=== EXERCISE PROMPT ===
Quote the listing in full, exactly as given, minus any pictures.

=== AVAILABLE DATA ===
# # # # #
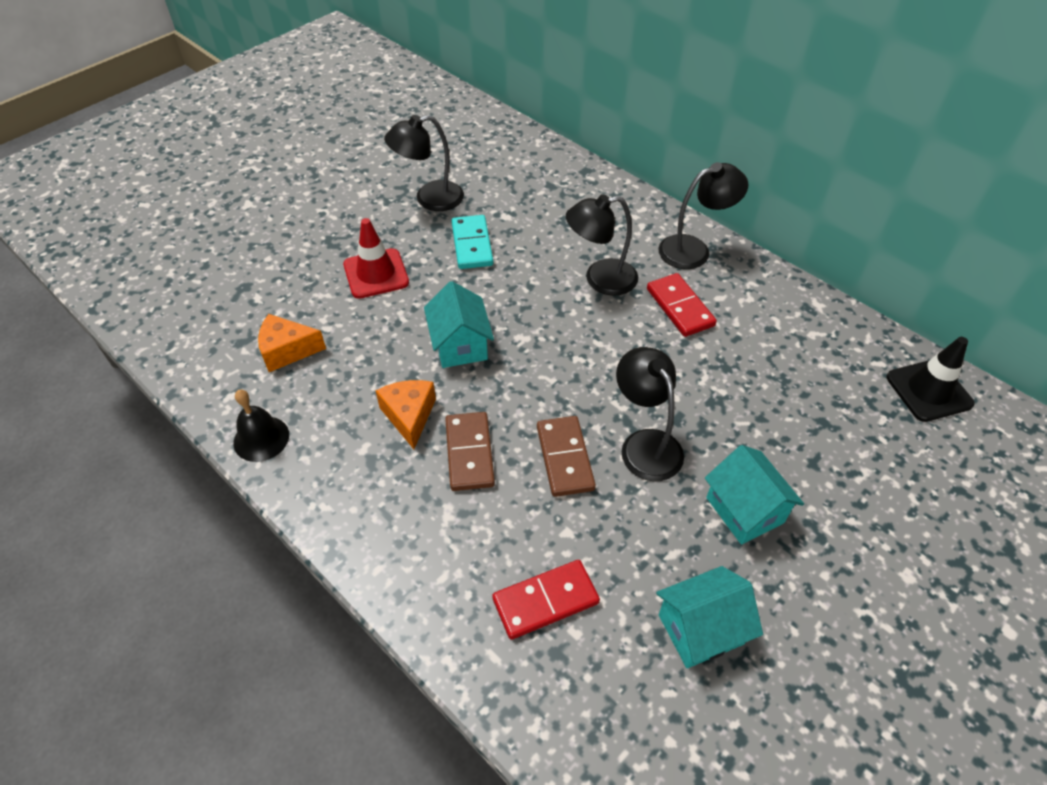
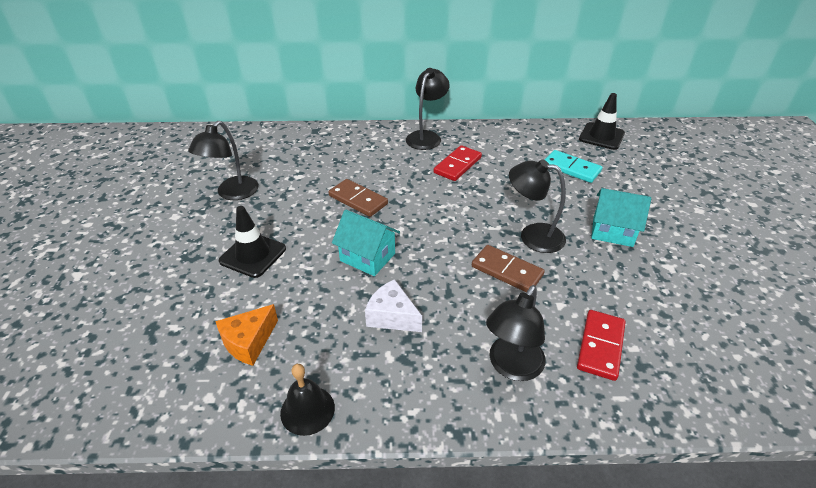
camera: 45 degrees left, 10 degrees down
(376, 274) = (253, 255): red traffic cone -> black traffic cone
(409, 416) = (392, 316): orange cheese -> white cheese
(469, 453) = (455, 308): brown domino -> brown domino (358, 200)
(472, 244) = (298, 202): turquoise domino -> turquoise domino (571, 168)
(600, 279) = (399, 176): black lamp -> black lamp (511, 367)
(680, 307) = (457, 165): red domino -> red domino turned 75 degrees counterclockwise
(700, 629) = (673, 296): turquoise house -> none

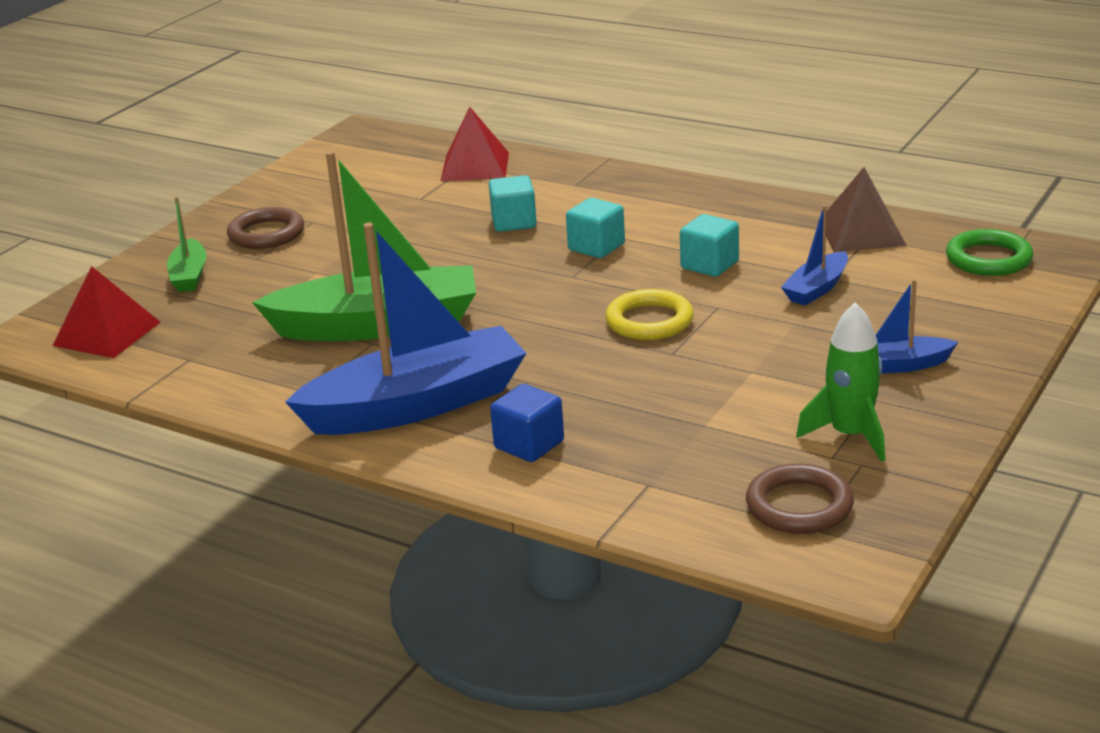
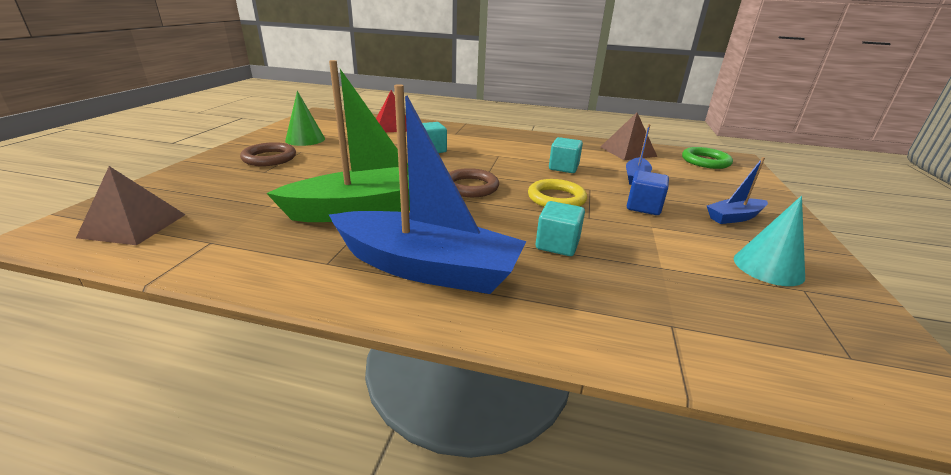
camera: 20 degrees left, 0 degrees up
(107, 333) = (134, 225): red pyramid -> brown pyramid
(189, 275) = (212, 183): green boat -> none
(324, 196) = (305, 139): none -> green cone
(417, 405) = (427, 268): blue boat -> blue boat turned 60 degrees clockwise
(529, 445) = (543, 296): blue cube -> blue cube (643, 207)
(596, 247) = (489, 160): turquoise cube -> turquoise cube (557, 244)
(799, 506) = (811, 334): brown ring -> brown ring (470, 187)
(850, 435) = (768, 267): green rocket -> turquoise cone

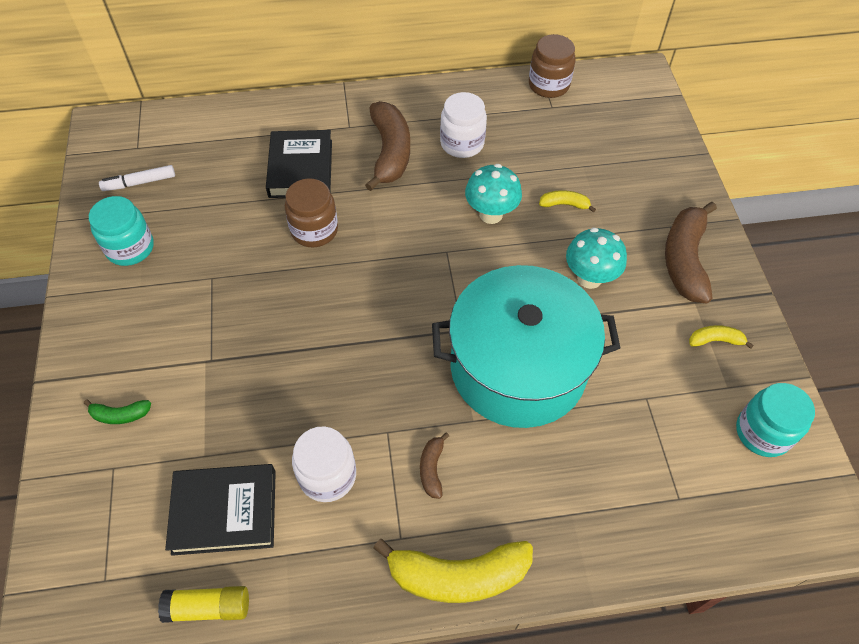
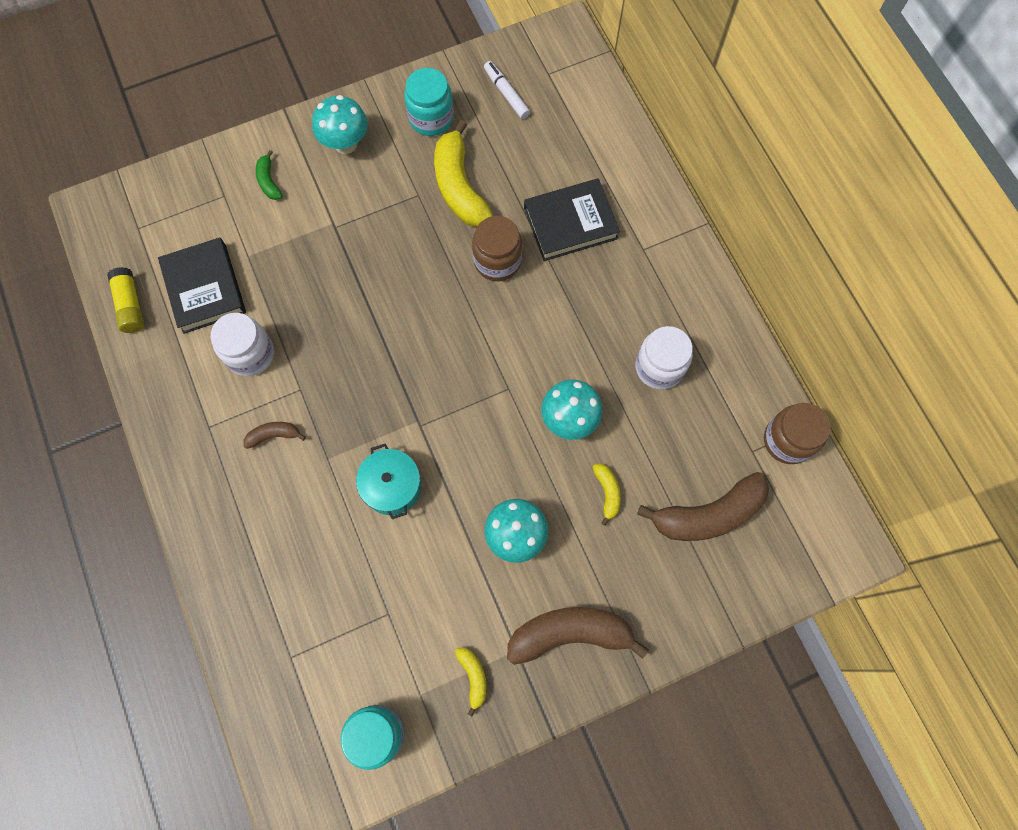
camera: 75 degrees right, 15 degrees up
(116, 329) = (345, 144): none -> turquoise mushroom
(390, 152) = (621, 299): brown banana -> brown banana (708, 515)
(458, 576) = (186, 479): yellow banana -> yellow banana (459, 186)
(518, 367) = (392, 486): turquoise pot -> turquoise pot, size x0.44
# # # # #
=== ANSWER TO THE EXERCISE ===
camera: 45 degrees left, 10 degrees down
(376, 274) = (253, 255): red traffic cone -> black traffic cone
(409, 416) = (392, 316): orange cheese -> white cheese
(469, 453) = (455, 308): brown domino -> brown domino (358, 200)
(472, 244) = (298, 202): turquoise domino -> turquoise domino (571, 168)
(600, 279) = (399, 176): black lamp -> black lamp (511, 367)
(680, 307) = (457, 165): red domino -> red domino turned 75 degrees counterclockwise
(700, 629) = (673, 296): turquoise house -> none

camera: 20 degrees left, 0 degrees up
(107, 333) = (134, 225): red pyramid -> brown pyramid
(189, 275) = (212, 183): green boat -> none
(324, 196) = (305, 139): none -> green cone
(417, 405) = (427, 268): blue boat -> blue boat turned 60 degrees clockwise
(529, 445) = (543, 296): blue cube -> blue cube (643, 207)
(596, 247) = (489, 160): turquoise cube -> turquoise cube (557, 244)
(799, 506) = (811, 334): brown ring -> brown ring (470, 187)
(850, 435) = (768, 267): green rocket -> turquoise cone

camera: 75 degrees right, 15 degrees up
(116, 329) = (345, 144): none -> turquoise mushroom
(390, 152) = (621, 299): brown banana -> brown banana (708, 515)
(458, 576) = (186, 479): yellow banana -> yellow banana (459, 186)
(518, 367) = (392, 486): turquoise pot -> turquoise pot, size x0.44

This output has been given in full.